EXERCISE INPUT:
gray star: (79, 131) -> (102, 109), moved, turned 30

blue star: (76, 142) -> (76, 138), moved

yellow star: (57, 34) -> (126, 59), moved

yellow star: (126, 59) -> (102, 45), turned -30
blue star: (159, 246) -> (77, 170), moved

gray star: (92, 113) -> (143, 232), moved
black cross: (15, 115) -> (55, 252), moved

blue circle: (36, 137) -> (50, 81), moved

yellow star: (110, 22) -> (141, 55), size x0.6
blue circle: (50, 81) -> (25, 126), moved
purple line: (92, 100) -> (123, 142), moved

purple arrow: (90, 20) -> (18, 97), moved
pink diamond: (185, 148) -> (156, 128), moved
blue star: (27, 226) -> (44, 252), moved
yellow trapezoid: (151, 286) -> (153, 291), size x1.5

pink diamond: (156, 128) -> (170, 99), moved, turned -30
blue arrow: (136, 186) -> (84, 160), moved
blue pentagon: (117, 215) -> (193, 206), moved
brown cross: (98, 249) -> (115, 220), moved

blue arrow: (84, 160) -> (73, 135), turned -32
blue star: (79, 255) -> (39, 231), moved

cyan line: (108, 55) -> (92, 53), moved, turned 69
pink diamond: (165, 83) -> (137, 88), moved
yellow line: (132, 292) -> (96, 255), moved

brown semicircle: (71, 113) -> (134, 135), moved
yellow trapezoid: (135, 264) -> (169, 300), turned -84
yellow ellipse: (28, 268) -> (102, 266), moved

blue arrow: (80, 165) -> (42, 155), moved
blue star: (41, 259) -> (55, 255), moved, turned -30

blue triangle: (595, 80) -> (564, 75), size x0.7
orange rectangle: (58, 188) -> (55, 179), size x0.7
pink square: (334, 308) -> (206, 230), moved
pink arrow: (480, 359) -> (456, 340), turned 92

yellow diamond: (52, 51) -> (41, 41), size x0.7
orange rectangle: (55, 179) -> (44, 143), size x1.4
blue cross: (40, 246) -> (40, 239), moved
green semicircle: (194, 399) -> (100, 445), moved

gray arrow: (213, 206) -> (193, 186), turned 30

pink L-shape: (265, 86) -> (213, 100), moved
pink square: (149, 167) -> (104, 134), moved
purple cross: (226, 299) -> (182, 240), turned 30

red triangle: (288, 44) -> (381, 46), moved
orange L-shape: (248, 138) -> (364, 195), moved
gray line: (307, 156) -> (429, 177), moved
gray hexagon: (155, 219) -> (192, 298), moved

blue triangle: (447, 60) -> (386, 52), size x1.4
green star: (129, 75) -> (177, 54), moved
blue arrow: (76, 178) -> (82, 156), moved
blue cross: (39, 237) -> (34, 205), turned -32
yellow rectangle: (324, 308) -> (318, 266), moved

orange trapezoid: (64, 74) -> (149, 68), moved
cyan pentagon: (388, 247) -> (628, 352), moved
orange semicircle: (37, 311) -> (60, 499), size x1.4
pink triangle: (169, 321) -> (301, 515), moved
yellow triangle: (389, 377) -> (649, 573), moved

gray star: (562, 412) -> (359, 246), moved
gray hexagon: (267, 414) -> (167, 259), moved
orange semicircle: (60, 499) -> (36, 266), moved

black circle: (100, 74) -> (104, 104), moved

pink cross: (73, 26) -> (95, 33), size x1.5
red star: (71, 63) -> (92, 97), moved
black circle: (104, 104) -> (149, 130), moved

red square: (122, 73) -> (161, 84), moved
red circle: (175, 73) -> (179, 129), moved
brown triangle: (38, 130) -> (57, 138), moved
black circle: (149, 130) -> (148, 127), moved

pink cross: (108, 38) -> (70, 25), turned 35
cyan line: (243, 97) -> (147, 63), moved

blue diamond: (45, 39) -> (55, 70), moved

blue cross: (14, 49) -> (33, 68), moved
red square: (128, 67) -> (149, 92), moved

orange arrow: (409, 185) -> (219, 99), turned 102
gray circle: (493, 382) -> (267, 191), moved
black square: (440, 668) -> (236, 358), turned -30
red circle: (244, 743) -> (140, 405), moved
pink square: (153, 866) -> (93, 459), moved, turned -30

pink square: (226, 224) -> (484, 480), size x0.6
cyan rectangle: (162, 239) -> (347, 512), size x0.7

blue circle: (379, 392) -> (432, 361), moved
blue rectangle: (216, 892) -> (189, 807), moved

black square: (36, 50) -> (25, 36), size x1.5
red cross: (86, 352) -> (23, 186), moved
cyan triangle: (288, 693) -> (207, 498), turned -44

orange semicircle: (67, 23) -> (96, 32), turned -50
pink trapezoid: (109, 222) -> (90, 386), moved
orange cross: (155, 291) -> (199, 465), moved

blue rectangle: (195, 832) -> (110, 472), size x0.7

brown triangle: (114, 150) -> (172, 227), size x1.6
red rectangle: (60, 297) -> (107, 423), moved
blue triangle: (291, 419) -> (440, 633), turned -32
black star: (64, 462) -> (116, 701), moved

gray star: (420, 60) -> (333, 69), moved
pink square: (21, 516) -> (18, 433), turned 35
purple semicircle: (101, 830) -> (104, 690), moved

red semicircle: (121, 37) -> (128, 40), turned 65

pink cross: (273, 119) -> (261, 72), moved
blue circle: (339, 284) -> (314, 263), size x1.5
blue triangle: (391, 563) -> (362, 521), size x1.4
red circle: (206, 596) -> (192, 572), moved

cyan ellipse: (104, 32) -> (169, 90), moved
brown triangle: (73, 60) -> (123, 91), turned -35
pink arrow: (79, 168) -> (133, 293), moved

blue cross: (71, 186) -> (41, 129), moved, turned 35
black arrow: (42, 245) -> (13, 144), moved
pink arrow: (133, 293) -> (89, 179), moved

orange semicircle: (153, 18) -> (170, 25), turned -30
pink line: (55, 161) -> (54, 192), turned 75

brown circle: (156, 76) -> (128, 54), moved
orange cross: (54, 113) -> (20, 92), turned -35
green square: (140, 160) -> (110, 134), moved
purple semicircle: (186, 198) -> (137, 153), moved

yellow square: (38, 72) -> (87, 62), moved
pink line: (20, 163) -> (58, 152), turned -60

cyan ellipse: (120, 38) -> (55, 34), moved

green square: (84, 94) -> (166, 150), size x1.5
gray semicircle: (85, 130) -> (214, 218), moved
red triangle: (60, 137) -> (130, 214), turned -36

PROBLEM DESCRIPTION: Tally how many lines of the listing above include the string "triangle", and report that figure by itself.

RESPONSE BELOW: 12